§ WHAT THE TASK REQUIRES: Copy the records below line by line and word for word, from the very first line through the line with "(552, 542) = (530, 415): grey", omitting each picture.

(Records from a data collection)
--------------------

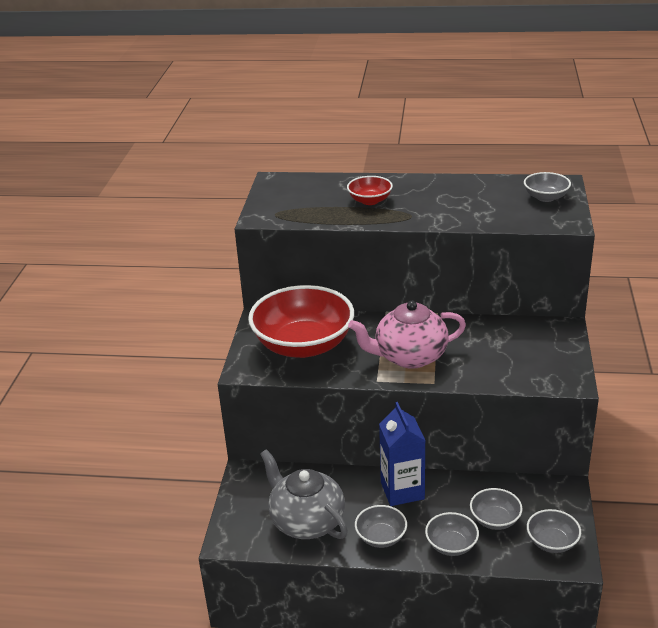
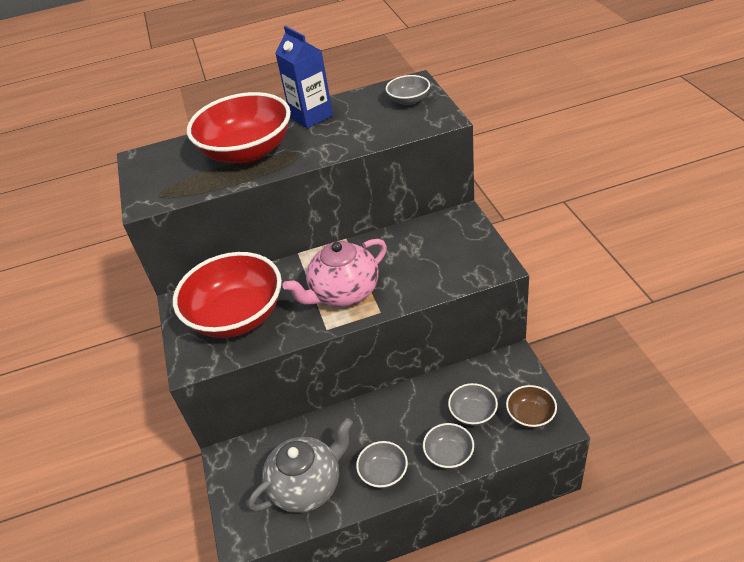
camera: 20 degrees left, 10 degrees up
(306, 521) = (307, 485): grey teapot -> grey teapot turned 120 degrees clockwise
(370, 200) = (247, 151): red bowl -> red bowl, size x2.19
(402, 490) = (379, 417): blue carton -> blue carton (311, 116)
(552, 542) = (530, 415): grey bowl -> brown bowl

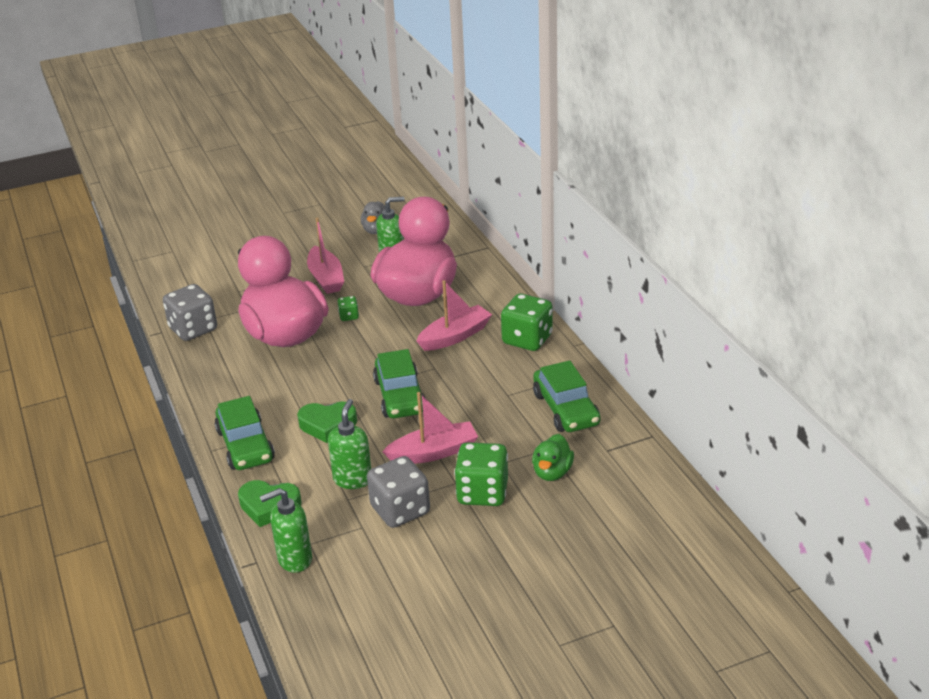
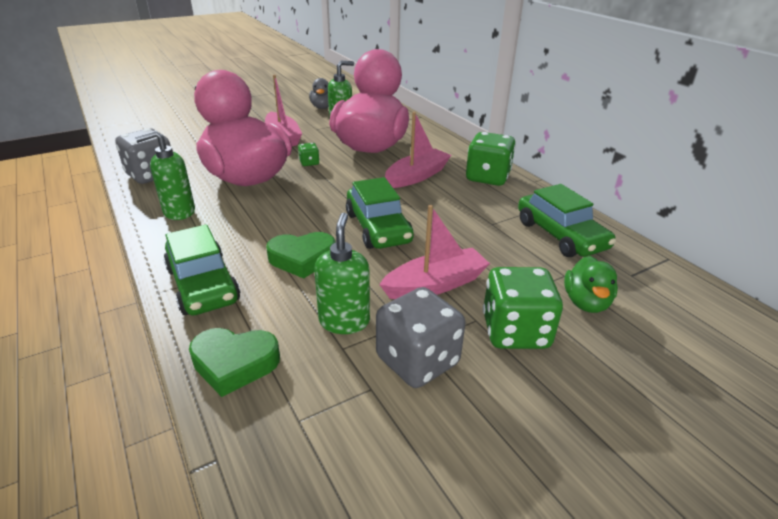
camera: 10 degrees left, 0 degrees up
(294, 559) = (277, 451): green soap dispenser -> green soap dispenser (178, 212)

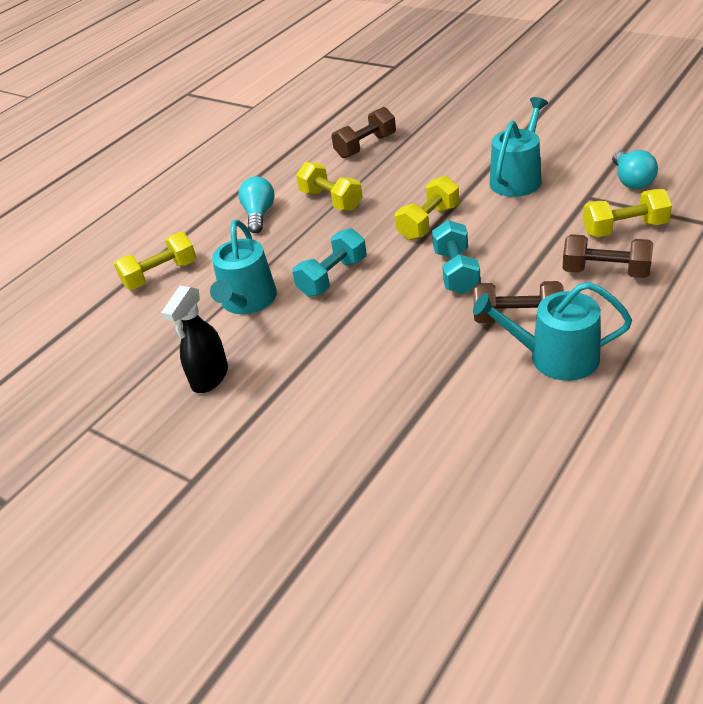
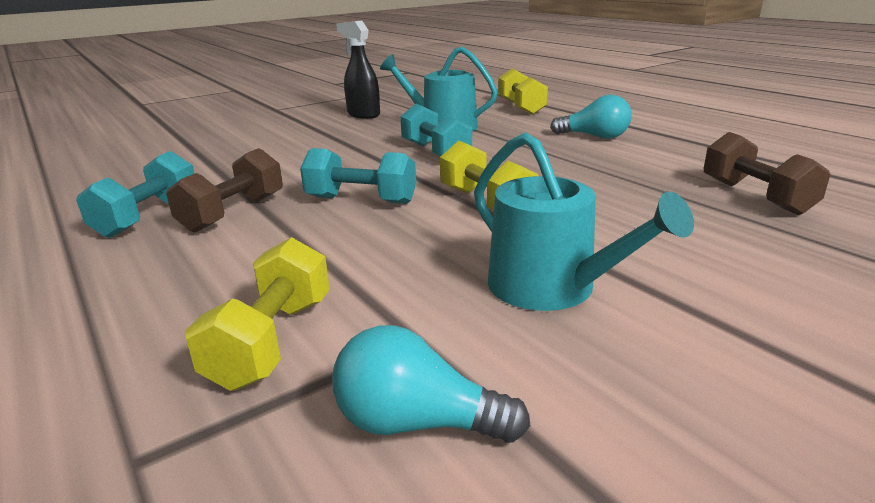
camera: 105 degrees right, 15 degrees down
(331, 200) = (598, 165): yellow dumbbell -> none
(555, 357) = (148, 217): turquoise watering can -> turquoise dumbbell
(605, 272) = (208, 286): brown dumbbell -> none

--------------------

§ WRITTEN ANSWER:
camera: 20 degrees left, 10 degrees up
(306, 521) = (307, 485): grey teapot -> grey teapot turned 120 degrees clockwise
(370, 200) = (247, 151): red bowl -> red bowl, size x2.19
(402, 490) = (379, 417): blue carton -> blue carton (311, 116)
(552, 542) = (530, 415): grey bowl -> brown bowl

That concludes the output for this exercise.